WHAT TO WORK ON: Which lines below hold the word "white"? Copy all of them.
═══ RECORDS FOR THIS TASK
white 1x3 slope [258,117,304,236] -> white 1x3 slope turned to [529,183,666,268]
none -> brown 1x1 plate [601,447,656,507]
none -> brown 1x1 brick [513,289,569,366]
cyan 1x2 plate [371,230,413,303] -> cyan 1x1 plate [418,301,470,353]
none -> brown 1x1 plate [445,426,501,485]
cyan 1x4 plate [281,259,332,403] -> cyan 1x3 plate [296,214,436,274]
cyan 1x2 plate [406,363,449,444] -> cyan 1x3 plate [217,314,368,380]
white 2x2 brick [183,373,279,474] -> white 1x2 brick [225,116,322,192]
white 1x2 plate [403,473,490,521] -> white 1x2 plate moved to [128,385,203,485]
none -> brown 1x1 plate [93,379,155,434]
══════
RESPONSE TO THIS EXERCISE:
white 1x3 slope [258,117,304,236] -> white 1x3 slope turned to [529,183,666,268]
white 2x2 brick [183,373,279,474] -> white 1x2 brick [225,116,322,192]
white 1x2 plate [403,473,490,521] -> white 1x2 plate moved to [128,385,203,485]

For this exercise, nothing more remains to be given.